### Exercise directions
Copy, from the listing, every line in which the string "cono" is present.

⟨

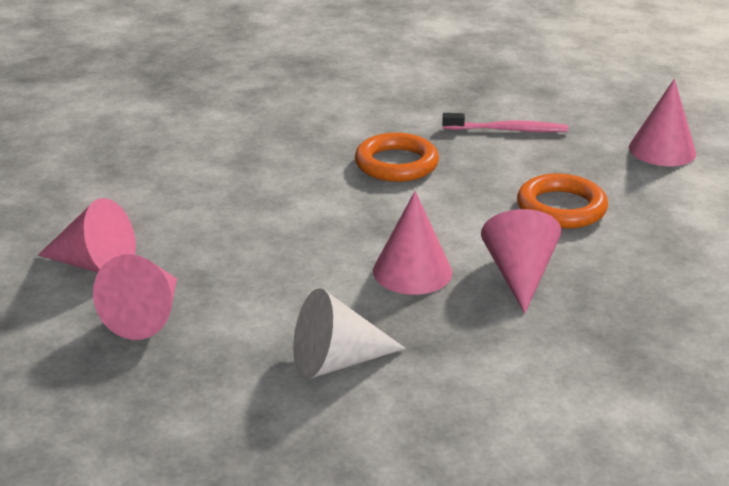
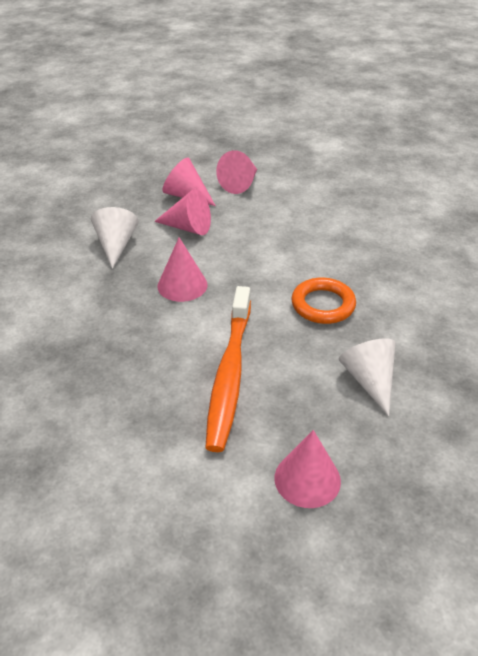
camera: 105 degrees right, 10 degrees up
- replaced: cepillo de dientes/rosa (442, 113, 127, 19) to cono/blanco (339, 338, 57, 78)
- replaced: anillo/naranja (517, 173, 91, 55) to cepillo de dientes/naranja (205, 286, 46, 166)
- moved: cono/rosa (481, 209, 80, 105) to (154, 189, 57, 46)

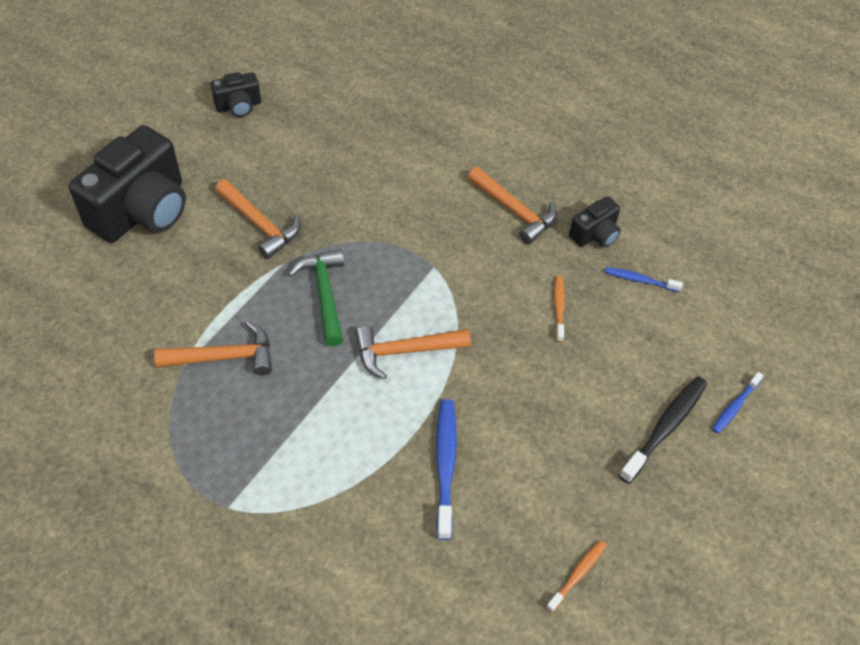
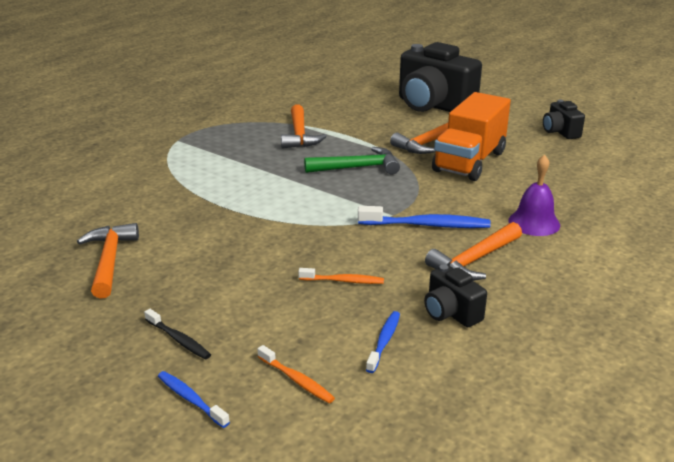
camera: 95 degrees right, 25 degrees down
- moved: martillo/naranja (355, 326, 116, 54) to (77, 223, 62, 76)
- resized: cepillo de dientes/negro (619, 377, 88, 107) = (144, 309, 67, 51) x0.58
- moved: cepillo de dientes/azul (436, 399, 21, 141) to (358, 206, 133, 22)
- moved: cepillo de dientes/naranja (546, 540, 61, 73) to (258, 345, 77, 58)
- added: camión/naranja (432, 92, 79, 89)
- added: campana/morado (508, 155, 52, 81)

⟩

### The completed task
- replaced: cepillo de dientes/rosa (442, 113, 127, 19) to cono/blanco (339, 338, 57, 78)
- moved: cono/rosa (481, 209, 80, 105) to (154, 189, 57, 46)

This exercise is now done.